(Frame-by-frame shape edits)
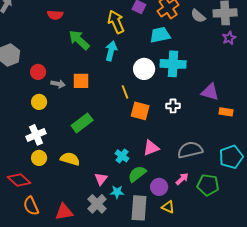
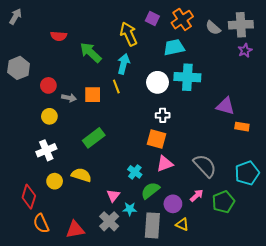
red semicircle: (55, 15) -> (59, 36), moved
yellow line: (125, 92) -> (116, 86), moved
white cross: (173, 106) -> (163, 115), moved
orange square: (140, 111) -> (156, 139), moved
gray semicircle: (190, 150) -> (205, 166), turned 60
yellow circle: (39, 158) -> (55, 181), moved
red diamond: (19, 180) -> (29, 197), turned 65
green pentagon: (208, 185) -> (223, 202), turned -30

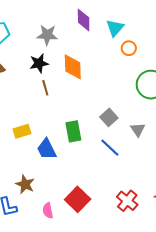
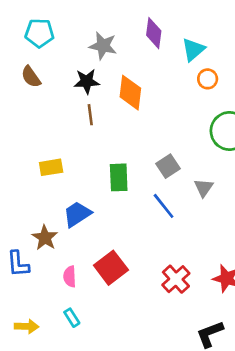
blue trapezoid: (47, 149) -> (77, 214), moved, turned 75

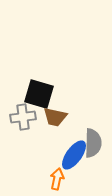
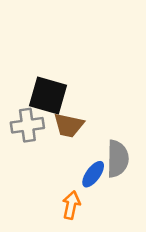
blue ellipse: (74, 155) -> (93, 174), size x0.7

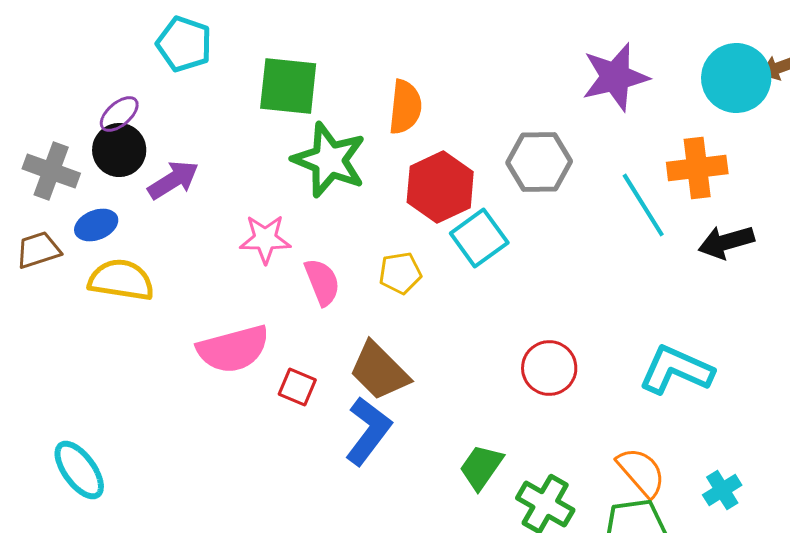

▶ **AIM OF THE TASK**: Your response should consist solely of the lines from the line with "yellow circle: (39, 158) -> (55, 181), moved" through the last line of the entries above, printed exactly and without pictures.

▶ **EXERCISE RESULT**:
yellow circle: (39, 158) -> (55, 181), moved
red diamond: (19, 180) -> (29, 197), turned 65
green pentagon: (208, 185) -> (223, 202), turned -30

blue trapezoid: (47, 149) -> (77, 214), moved, turned 75

blue ellipse: (74, 155) -> (93, 174), size x0.7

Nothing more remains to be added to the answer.